INSTRUCTIONS FOR THE TASK:
Leaving out every line that comes before the one containing "brown boat: 4 -> 5", output the rest of the records exactly, the final line included.

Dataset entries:

- - - - -

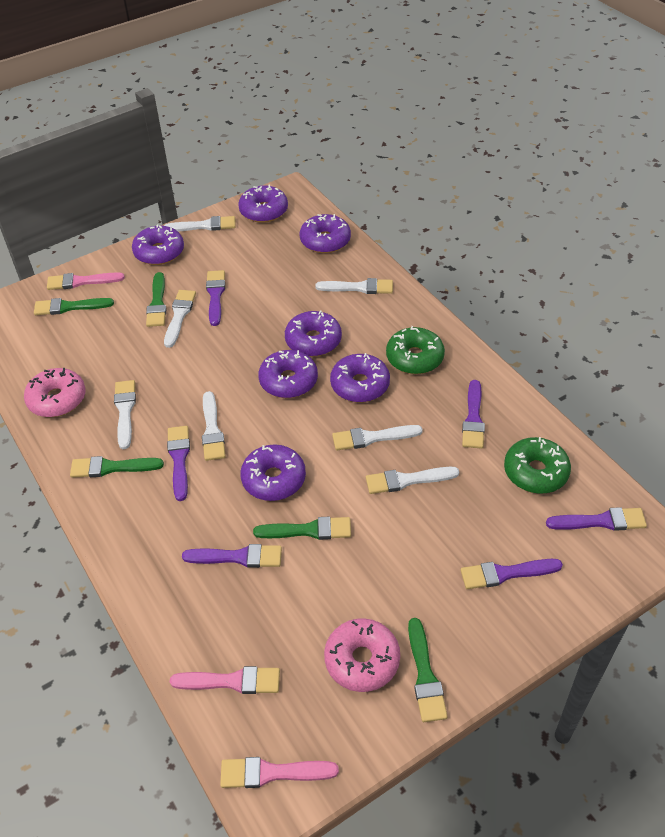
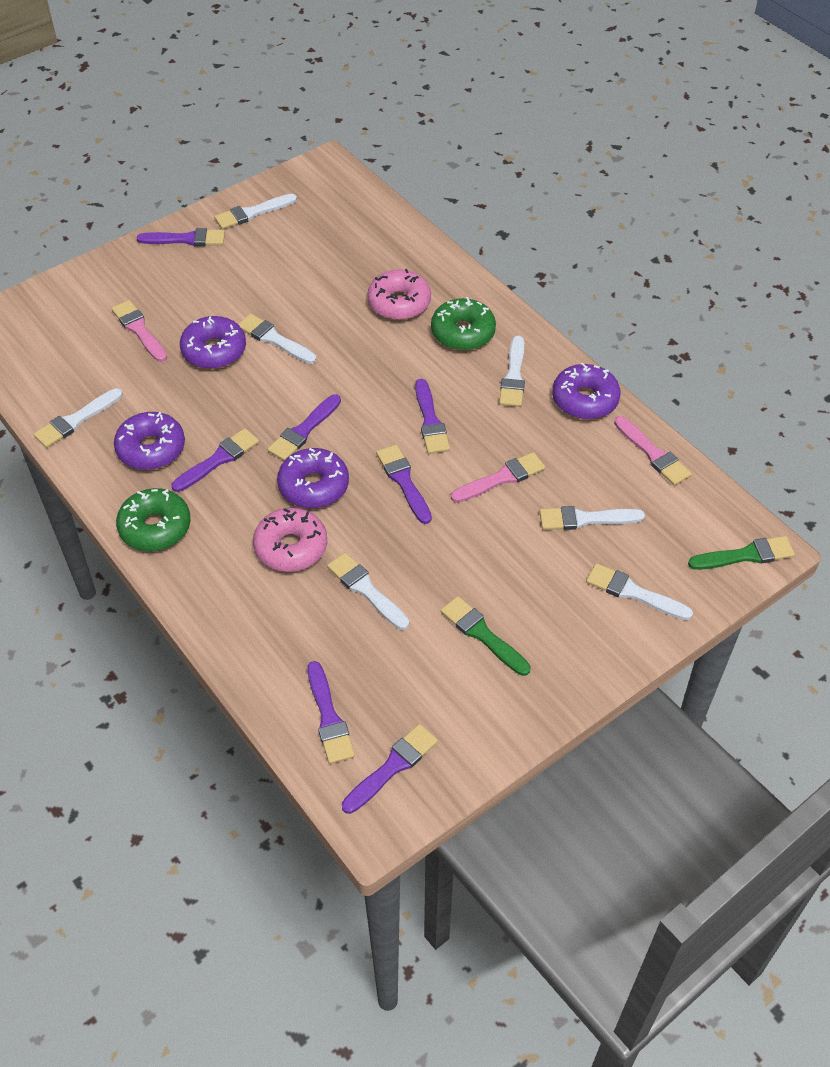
green brush: 5 -> 2
purple brush: 6 -> 7
purple donut: 7 -> 4

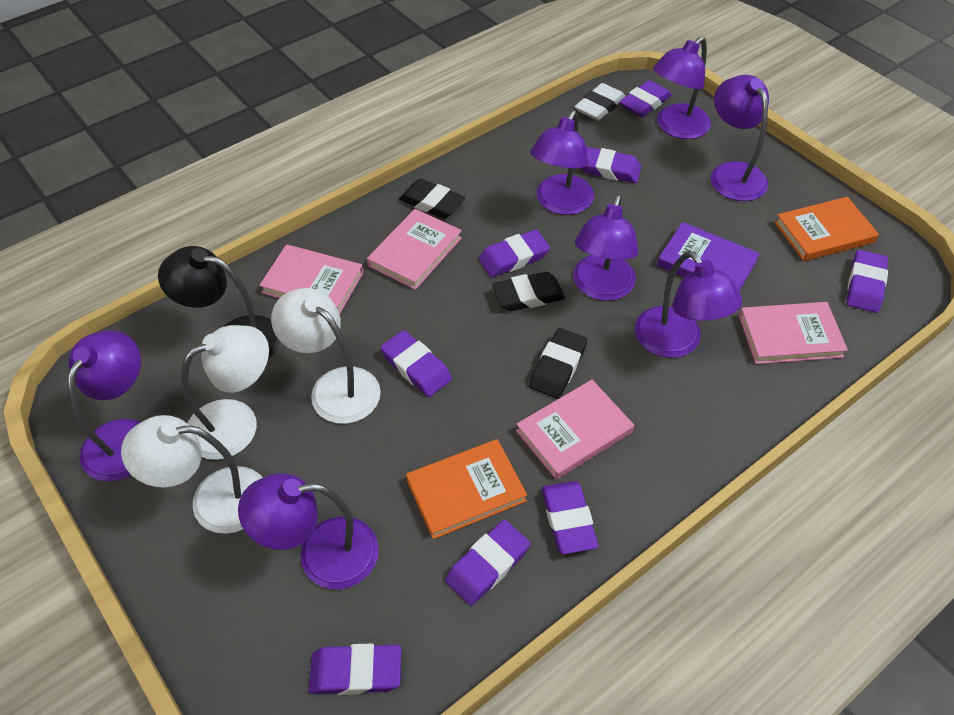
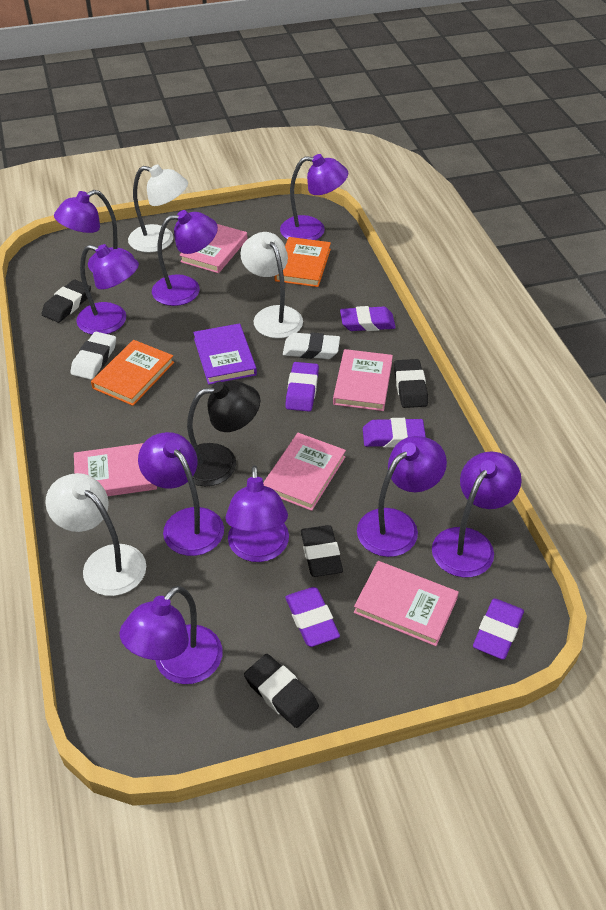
black eraser: 3 -> 4
pink book: 4 -> 5
purple eraser: 8 -> 5
purple lamp: 7 -> 9
white eraser: 1 -> 2

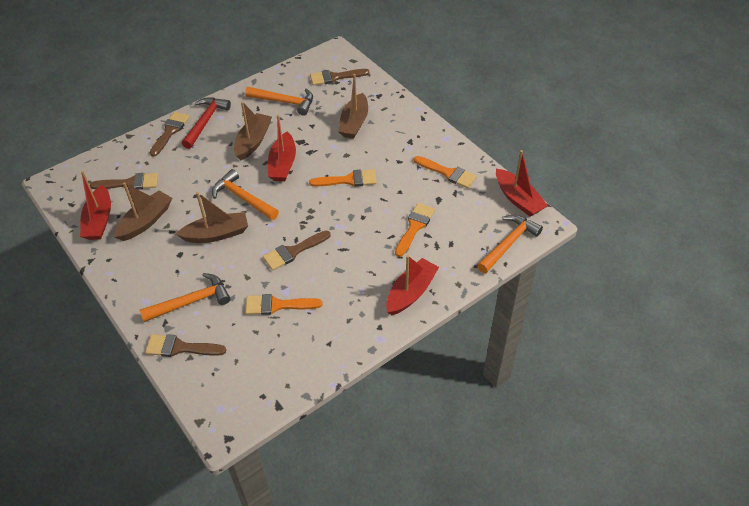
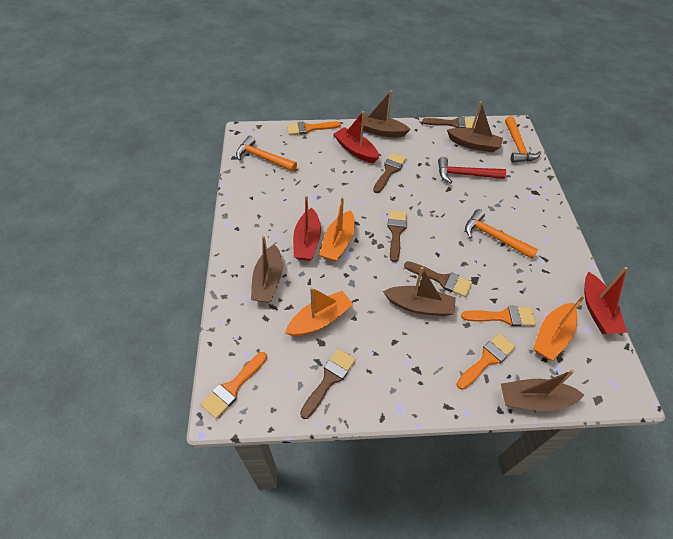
brown boat: 4 -> 5
orange boat: 0 -> 3
orange hammer: 4 -> 3
red boat: 4 -> 3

- - - - -

EXERCISE SOLUTION:
brown boat: 4 -> 5
orange boat: 0 -> 3
orange hammer: 4 -> 3
red boat: 4 -> 3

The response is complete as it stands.